▶ INPUT FOR THIS TASK
###
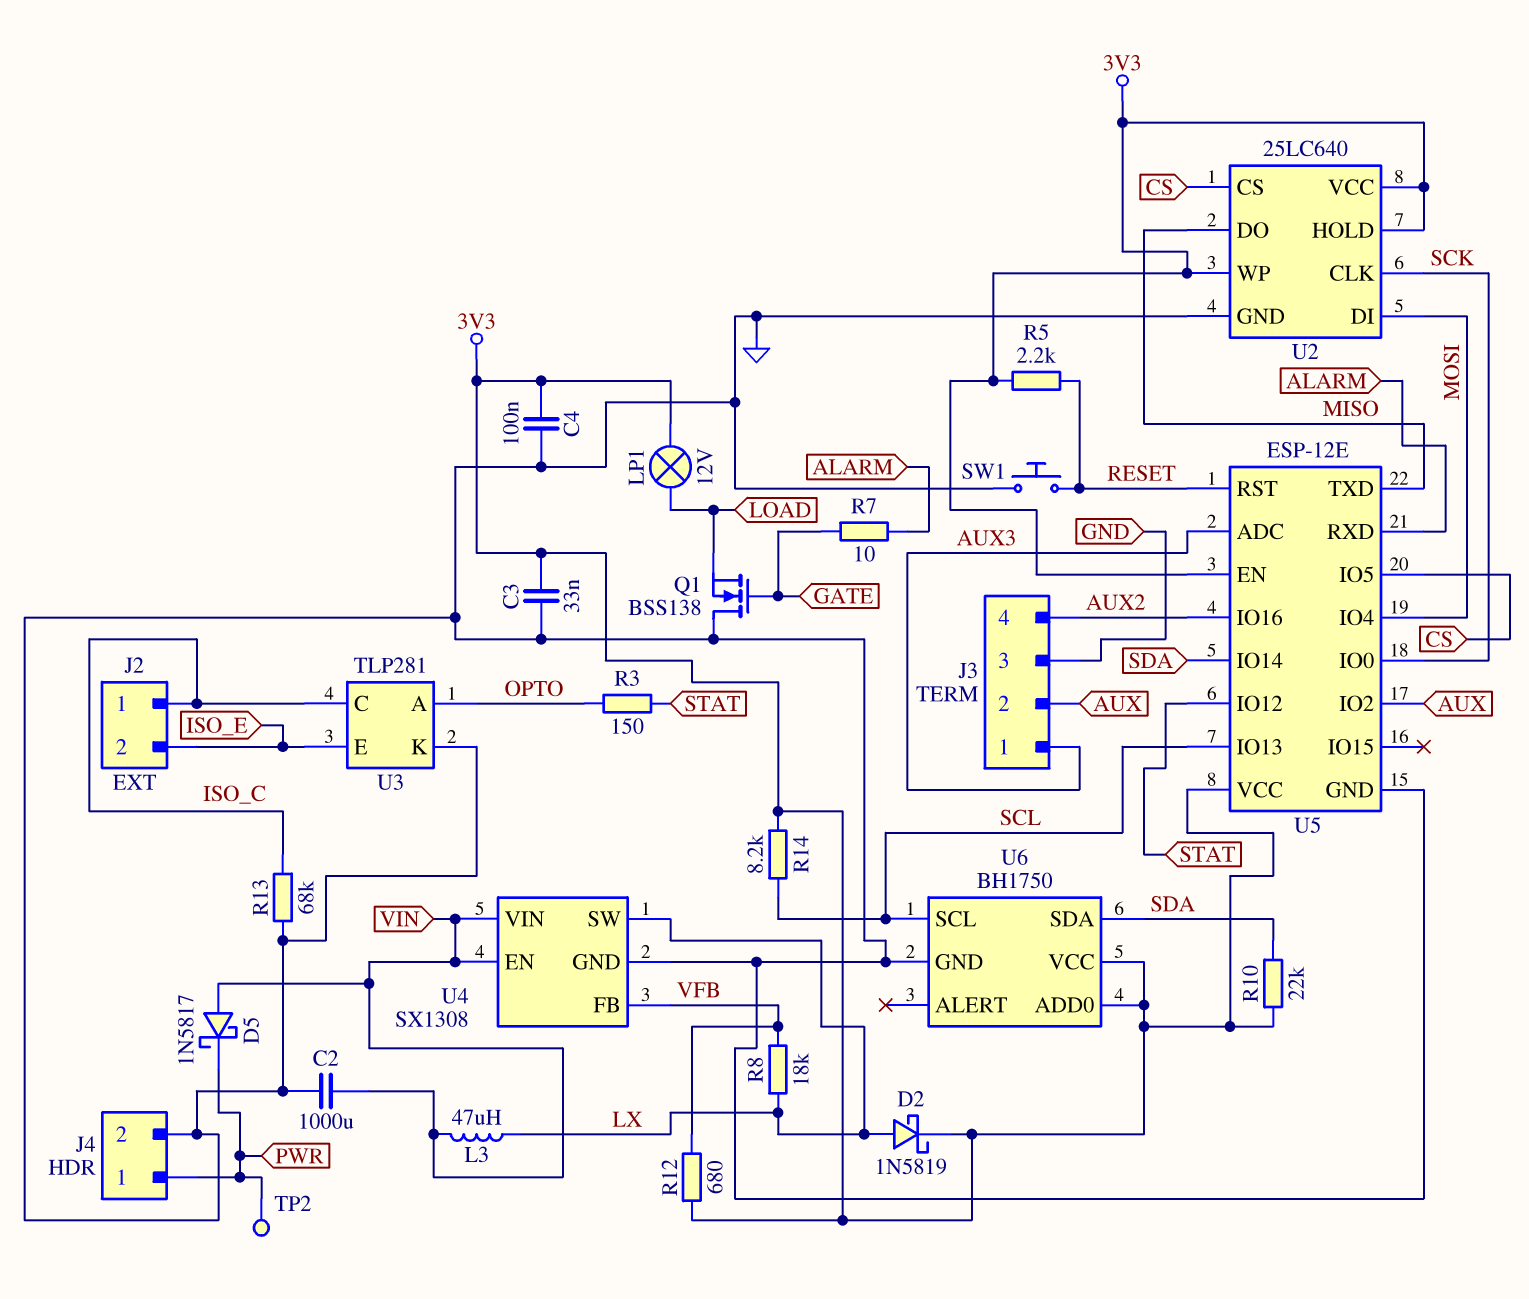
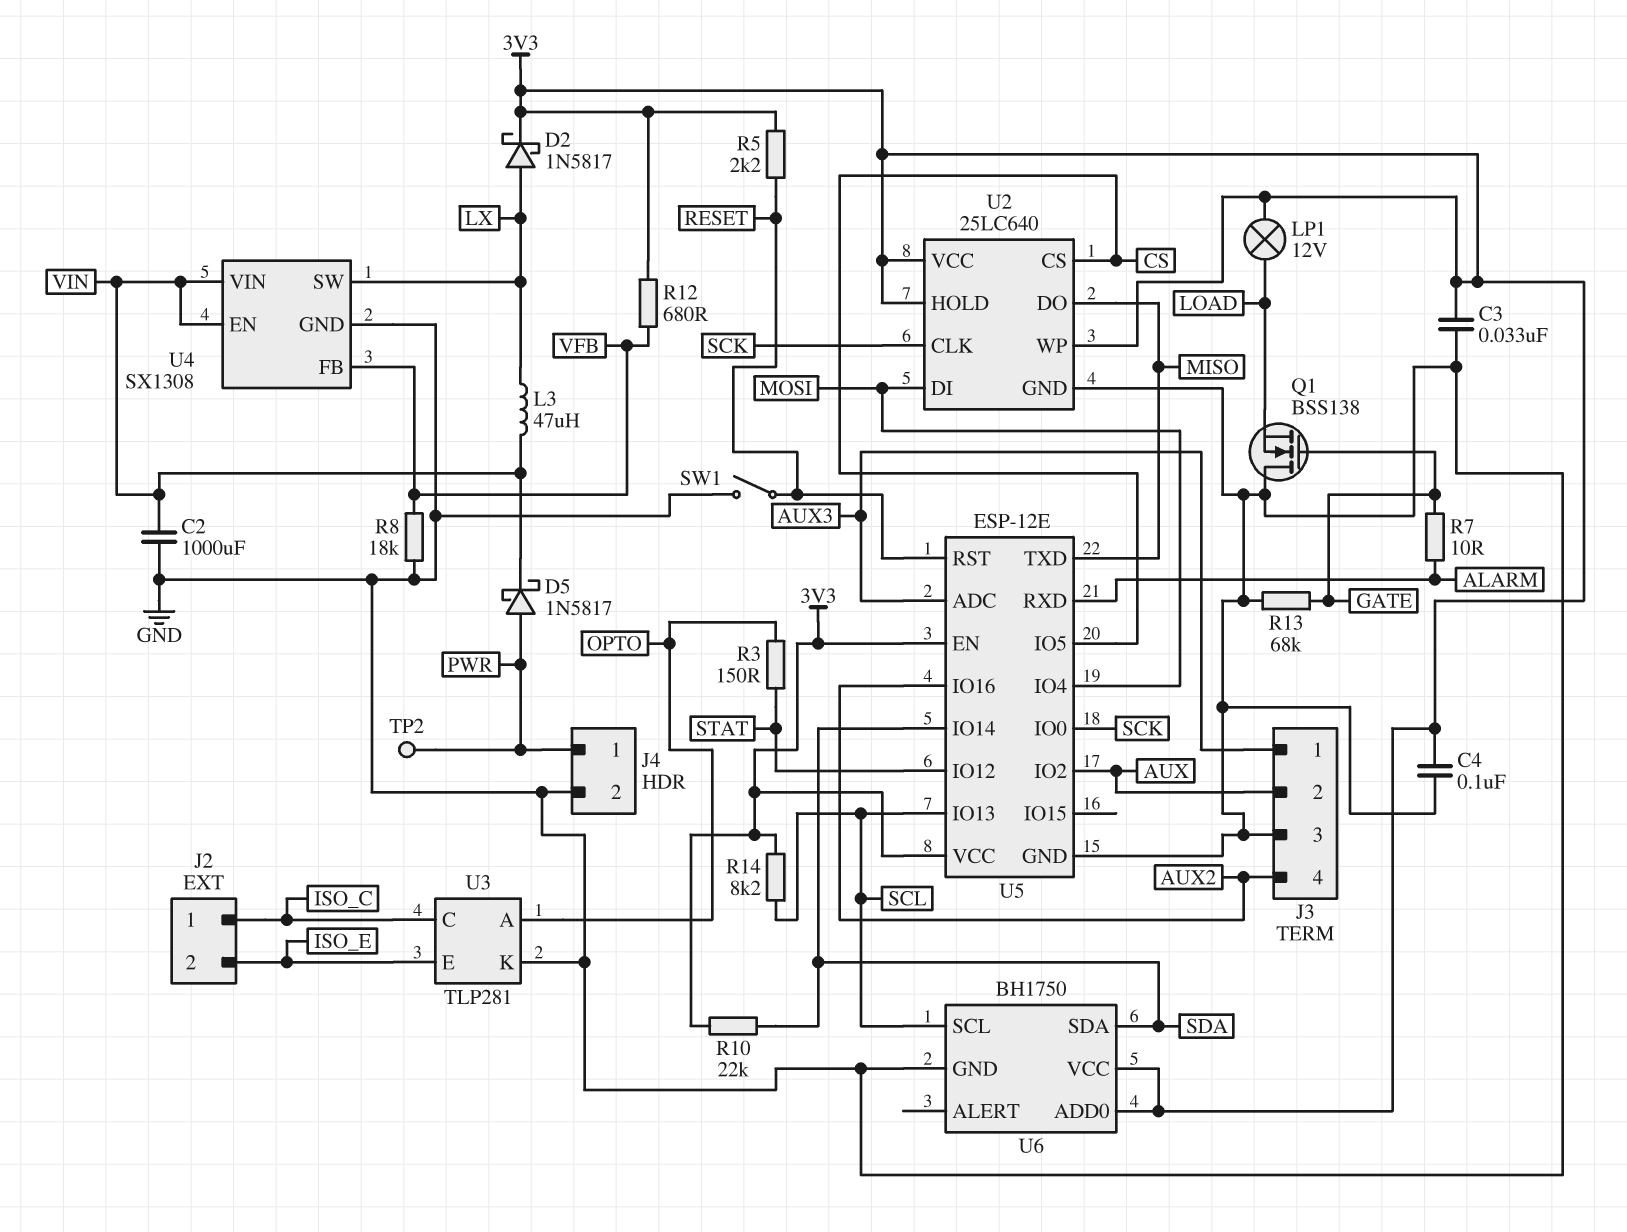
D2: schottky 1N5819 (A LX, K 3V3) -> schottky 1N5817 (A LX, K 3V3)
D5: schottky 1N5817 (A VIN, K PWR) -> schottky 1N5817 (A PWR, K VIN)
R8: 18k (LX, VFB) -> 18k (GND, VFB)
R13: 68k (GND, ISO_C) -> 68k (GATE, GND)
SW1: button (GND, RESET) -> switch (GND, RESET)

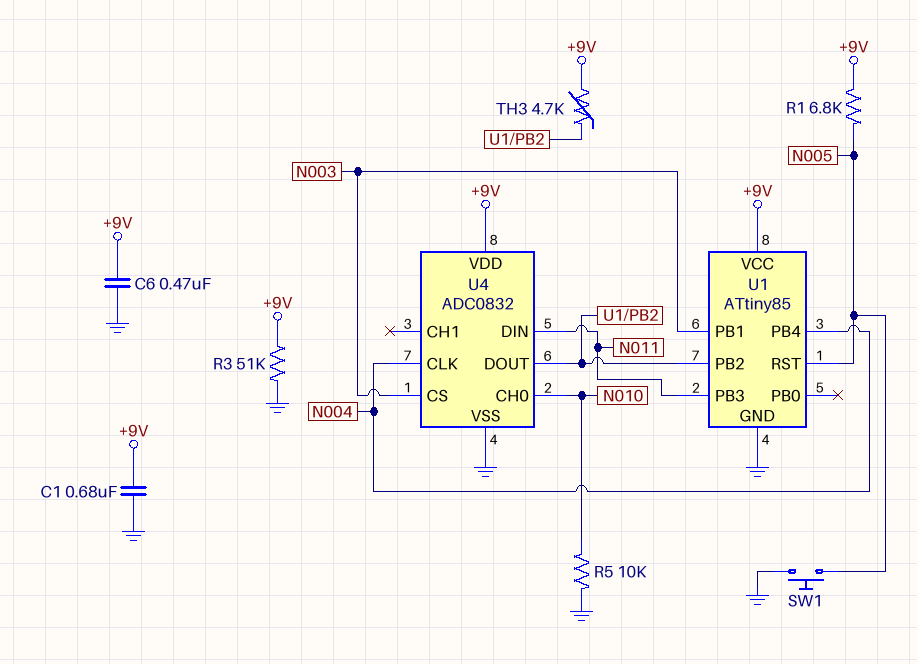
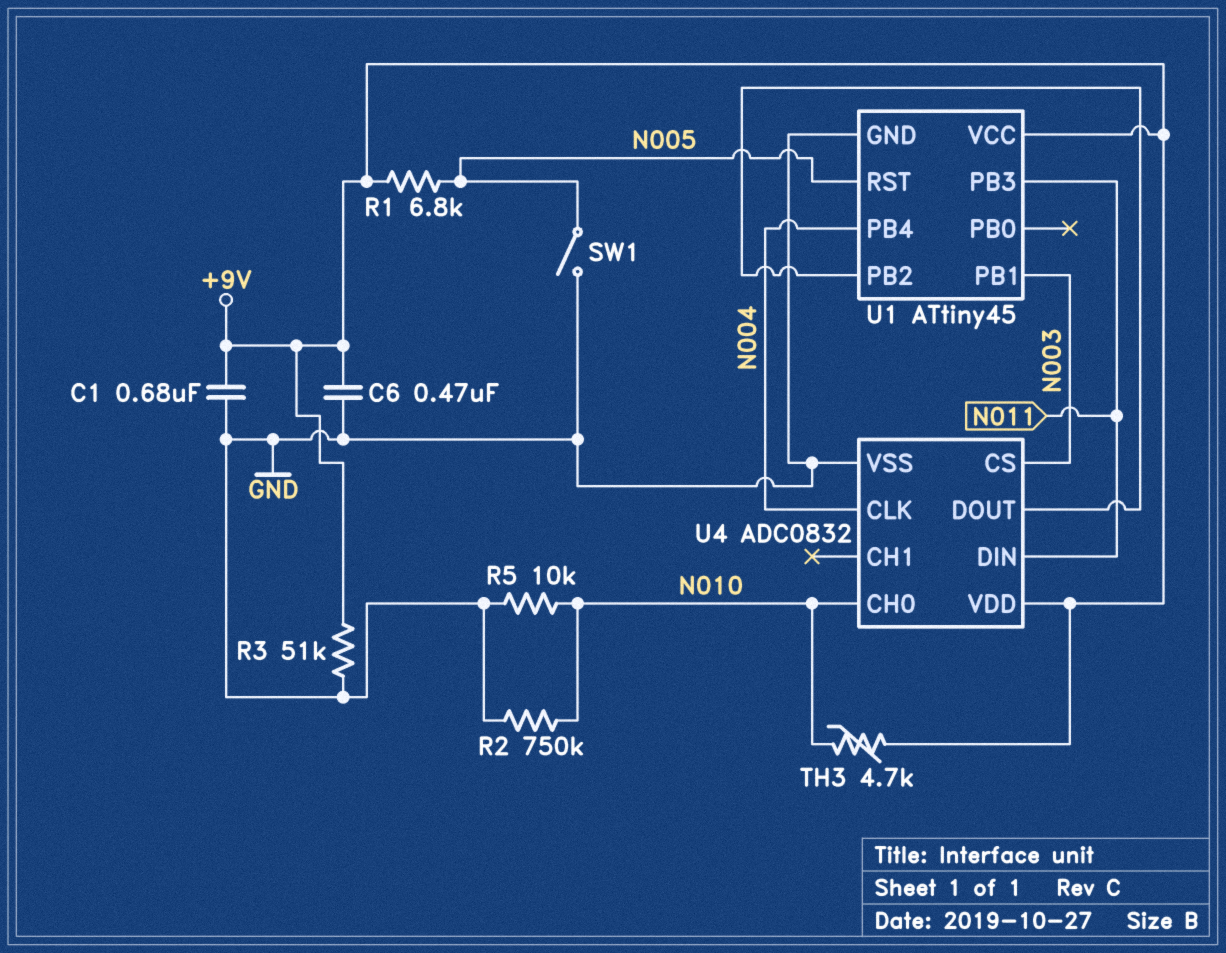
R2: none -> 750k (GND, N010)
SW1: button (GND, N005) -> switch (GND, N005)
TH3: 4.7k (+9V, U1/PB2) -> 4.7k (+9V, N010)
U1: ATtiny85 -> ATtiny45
###
▶ REQUIREMENT
The records above need retyping in full. Omit the pictures, and change nothing else.

▶ ANSWER TO THIS PROBLEM
D2: schottky 1N5819 (A LX, K 3V3) -> schottky 1N5817 (A LX, K 3V3)
D5: schottky 1N5817 (A VIN, K PWR) -> schottky 1N5817 (A PWR, K VIN)
R8: 18k (LX, VFB) -> 18k (GND, VFB)
R13: 68k (GND, ISO_C) -> 68k (GATE, GND)
SW1: button (GND, RESET) -> switch (GND, RESET)

R2: none -> 750k (GND, N010)
SW1: button (GND, N005) -> switch (GND, N005)
TH3: 4.7k (+9V, U1/PB2) -> 4.7k (+9V, N010)
U1: ATtiny85 -> ATtiny45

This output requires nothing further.